Instructions to follow.
Lines from the one containing "gray triangle: (233, 157)" through the last line of the records below are to be repeated exactly.

START Listed records

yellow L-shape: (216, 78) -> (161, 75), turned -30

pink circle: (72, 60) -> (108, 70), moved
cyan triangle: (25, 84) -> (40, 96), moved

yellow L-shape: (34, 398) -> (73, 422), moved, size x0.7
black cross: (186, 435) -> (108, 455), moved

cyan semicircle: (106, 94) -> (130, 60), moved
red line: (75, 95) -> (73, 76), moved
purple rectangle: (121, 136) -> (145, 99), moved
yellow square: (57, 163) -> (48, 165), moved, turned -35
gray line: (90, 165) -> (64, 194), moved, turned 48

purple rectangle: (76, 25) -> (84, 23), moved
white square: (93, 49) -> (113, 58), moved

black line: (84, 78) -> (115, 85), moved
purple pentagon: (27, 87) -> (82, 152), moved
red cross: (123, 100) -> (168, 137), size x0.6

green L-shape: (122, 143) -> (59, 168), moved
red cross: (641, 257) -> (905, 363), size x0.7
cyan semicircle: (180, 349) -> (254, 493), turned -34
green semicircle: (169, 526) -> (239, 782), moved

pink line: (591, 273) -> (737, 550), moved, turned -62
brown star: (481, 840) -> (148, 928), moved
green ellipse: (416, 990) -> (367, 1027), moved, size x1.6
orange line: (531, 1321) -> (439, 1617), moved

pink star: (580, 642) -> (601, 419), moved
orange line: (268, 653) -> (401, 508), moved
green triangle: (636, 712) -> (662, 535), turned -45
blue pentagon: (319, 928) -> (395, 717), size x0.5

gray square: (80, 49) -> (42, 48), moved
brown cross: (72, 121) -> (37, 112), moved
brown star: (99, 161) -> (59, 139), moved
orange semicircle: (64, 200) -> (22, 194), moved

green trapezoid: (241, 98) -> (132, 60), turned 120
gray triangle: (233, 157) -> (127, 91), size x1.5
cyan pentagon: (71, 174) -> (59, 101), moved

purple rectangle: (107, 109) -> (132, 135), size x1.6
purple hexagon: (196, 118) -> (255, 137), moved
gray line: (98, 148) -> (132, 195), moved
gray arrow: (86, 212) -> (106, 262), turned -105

END Listed records

Answer box.
gray triangle: (233, 157) -> (127, 91), size x1.5
cyan pentagon: (71, 174) -> (59, 101), moved

purple rectangle: (107, 109) -> (132, 135), size x1.6
purple hexagon: (196, 118) -> (255, 137), moved
gray line: (98, 148) -> (132, 195), moved
gray arrow: (86, 212) -> (106, 262), turned -105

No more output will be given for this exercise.